Data excerpts:
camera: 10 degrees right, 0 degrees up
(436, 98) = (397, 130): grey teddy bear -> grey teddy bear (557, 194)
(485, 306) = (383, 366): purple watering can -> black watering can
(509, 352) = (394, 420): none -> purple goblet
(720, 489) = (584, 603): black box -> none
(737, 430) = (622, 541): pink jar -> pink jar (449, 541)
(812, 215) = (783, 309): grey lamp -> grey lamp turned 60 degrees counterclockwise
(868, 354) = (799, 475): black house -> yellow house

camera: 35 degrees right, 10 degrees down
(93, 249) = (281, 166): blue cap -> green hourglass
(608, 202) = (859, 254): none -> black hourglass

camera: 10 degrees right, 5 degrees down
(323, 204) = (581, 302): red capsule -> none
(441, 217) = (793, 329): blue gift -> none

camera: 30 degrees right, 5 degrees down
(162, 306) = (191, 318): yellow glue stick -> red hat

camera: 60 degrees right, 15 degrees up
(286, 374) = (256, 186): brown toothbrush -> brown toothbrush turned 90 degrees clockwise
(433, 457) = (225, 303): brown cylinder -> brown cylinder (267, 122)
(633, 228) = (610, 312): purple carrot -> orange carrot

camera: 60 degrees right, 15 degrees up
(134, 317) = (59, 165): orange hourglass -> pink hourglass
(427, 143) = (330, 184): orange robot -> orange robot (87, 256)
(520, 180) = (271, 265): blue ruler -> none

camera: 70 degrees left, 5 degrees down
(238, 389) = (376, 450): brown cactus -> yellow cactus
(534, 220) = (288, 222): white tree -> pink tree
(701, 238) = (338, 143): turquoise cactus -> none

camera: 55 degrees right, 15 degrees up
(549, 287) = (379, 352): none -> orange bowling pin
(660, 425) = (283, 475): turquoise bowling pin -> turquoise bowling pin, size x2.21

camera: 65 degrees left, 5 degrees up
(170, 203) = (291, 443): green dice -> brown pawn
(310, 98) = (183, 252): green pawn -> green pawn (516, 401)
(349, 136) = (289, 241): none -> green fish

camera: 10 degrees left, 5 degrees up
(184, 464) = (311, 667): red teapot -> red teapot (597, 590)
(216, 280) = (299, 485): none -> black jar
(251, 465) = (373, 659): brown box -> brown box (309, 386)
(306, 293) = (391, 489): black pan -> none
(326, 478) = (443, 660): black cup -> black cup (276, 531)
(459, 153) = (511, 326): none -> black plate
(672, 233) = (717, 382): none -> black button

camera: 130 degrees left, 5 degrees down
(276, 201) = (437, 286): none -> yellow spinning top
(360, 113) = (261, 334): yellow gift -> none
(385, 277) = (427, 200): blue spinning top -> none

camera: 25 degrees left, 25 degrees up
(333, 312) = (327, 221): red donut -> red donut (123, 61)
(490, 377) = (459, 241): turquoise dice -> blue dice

Exercise:
Determine the number of lines in the listing that hold the word "down". Nothing but that number is wanted.

Solution to the problem:
5